>>
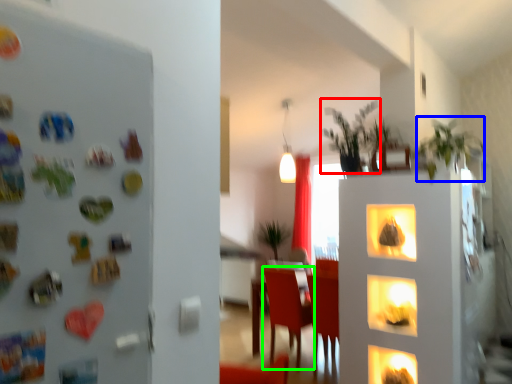
Question: Which object is positioned farthest from plant (highlighted by a red box)? Select from plant (highlighted by a blue box) and armchair (highlighted by a green box).

Choices:
 (A) plant
 (B) armchair

Answer: (B)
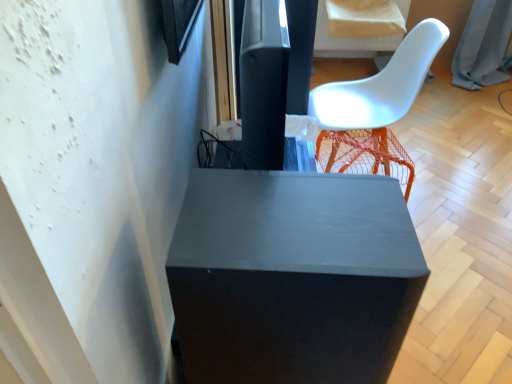
Where is `free space above orange mesh stool at right (from a real-world perspective)`? free space above orange mesh stool at right (from a real-world perspective) is located at coordinates point(365,137).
<<
_Exercise_: Copy the rows above word for word, leaving out the pictures.

_Exercise answer_:
Question: Which object is positioned farthest from plant (highlighted by a red box)? Select from plant (highlighted by a blue box) and armchair (highlighted by a green box).

Choices:
 (A) plant
 (B) armchair

Answer: (B)
Where is `free space above orange mesh stool at right (from a real-world perspective)`? free space above orange mesh stool at right (from a real-world perspective) is located at coordinates point(365,137).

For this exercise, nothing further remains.